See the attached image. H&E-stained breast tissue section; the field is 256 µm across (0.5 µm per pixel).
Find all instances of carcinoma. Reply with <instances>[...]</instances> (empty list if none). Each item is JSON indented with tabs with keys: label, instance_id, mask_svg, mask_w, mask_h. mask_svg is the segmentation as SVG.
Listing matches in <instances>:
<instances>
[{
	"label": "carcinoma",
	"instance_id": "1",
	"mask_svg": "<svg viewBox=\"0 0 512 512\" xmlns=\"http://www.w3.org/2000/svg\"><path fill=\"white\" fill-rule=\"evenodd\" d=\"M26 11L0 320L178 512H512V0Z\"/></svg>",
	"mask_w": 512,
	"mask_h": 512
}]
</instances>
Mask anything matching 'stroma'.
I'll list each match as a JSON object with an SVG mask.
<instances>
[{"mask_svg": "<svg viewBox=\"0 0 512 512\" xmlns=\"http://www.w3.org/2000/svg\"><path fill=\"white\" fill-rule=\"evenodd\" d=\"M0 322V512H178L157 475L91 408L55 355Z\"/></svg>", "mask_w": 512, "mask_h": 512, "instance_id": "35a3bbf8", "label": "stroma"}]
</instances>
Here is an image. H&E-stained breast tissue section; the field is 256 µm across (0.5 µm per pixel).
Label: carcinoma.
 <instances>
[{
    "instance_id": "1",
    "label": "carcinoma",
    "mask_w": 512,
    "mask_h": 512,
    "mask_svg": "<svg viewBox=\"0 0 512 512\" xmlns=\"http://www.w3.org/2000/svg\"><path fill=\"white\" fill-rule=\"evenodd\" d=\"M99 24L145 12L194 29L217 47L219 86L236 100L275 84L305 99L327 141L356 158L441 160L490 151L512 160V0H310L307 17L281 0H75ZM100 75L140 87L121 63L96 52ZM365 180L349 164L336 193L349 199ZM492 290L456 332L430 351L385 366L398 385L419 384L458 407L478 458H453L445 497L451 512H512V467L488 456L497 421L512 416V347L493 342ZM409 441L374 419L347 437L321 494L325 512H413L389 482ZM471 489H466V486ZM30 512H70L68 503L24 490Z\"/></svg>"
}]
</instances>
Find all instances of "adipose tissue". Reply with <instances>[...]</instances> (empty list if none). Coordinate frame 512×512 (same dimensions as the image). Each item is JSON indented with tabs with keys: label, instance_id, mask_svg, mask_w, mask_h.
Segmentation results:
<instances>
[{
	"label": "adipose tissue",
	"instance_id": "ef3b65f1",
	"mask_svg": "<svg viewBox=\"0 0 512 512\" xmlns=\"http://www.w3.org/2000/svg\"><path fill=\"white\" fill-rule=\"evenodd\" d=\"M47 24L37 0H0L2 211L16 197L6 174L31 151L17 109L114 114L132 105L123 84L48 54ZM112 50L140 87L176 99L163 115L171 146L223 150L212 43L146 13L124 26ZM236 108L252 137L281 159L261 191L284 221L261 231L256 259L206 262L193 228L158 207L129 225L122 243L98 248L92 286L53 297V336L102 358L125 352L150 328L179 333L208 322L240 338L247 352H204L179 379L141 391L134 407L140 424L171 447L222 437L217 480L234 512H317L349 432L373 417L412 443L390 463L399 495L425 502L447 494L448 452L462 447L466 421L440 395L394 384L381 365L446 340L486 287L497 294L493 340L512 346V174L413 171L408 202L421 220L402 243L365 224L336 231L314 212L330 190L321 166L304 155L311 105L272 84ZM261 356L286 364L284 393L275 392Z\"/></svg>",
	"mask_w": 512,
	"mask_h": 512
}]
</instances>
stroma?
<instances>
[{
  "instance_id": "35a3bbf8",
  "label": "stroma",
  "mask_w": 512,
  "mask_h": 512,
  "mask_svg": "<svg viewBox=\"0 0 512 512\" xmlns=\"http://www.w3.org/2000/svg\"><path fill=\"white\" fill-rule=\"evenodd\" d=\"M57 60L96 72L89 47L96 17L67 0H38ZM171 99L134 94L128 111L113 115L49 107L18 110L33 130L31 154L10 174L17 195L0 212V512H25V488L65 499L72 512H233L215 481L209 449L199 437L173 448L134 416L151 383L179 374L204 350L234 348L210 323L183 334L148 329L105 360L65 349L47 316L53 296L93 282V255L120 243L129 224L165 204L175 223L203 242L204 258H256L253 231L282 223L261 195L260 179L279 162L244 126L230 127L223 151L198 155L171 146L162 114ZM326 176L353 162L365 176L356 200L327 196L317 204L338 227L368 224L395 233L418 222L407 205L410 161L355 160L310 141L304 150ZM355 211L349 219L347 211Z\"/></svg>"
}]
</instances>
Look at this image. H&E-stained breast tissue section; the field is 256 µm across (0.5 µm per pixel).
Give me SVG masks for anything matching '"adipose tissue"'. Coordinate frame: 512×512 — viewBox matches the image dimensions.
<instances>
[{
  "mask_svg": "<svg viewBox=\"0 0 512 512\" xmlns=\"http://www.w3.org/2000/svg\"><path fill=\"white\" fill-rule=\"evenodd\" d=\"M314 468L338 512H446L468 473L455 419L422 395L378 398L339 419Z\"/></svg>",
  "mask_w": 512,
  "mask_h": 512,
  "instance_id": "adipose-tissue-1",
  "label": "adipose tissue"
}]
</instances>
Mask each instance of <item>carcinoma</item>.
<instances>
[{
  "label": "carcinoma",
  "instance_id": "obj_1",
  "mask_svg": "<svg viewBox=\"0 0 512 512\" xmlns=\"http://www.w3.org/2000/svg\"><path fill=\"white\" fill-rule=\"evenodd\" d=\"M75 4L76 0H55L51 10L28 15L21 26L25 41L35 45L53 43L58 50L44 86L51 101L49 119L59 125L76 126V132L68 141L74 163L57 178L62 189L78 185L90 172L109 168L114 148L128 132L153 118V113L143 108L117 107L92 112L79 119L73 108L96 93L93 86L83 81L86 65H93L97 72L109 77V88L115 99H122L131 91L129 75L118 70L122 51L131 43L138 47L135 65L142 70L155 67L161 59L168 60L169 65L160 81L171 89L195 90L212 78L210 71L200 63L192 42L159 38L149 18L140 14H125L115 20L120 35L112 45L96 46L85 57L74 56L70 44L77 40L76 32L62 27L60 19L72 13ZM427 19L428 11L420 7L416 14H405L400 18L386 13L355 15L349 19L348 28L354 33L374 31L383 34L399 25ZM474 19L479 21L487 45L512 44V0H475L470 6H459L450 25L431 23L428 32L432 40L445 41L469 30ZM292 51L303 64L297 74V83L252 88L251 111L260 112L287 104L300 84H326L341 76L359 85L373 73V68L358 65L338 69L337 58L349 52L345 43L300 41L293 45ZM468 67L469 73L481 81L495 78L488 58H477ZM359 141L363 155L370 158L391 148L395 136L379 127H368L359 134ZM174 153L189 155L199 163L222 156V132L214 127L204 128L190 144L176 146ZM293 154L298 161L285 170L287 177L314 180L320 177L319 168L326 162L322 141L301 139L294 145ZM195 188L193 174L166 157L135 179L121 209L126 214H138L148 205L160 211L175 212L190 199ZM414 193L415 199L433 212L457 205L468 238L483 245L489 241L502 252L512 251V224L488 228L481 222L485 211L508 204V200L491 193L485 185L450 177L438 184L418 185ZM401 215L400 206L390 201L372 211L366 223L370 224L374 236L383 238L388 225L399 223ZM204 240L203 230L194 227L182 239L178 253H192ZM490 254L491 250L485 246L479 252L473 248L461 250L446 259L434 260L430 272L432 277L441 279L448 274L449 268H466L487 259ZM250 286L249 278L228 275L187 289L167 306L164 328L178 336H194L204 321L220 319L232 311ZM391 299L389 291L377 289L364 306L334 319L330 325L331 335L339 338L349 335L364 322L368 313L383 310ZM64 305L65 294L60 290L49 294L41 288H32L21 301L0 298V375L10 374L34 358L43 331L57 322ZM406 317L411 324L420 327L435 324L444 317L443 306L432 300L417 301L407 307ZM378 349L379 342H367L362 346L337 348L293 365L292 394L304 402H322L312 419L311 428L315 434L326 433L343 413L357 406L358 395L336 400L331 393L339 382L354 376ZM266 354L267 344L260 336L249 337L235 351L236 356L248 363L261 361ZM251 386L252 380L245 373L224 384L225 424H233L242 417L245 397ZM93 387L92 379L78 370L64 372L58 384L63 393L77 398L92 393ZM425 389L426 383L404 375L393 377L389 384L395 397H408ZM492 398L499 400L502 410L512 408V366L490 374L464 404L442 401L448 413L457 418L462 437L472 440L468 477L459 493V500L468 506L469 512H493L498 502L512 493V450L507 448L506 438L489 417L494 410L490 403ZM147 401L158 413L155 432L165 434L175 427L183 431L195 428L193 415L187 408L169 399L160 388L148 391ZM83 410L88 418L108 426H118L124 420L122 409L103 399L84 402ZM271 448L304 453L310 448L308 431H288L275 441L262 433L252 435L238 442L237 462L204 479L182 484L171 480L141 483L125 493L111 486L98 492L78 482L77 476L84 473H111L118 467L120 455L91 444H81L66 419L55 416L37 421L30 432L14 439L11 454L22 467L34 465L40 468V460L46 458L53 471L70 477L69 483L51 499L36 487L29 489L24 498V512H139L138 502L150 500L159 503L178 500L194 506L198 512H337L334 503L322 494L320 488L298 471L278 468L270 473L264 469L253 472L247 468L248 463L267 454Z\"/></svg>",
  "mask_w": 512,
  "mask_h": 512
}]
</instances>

# # # #

What the task requires:
Count every line above that holds the word "section", and state the number and nothing more.

Solution:
3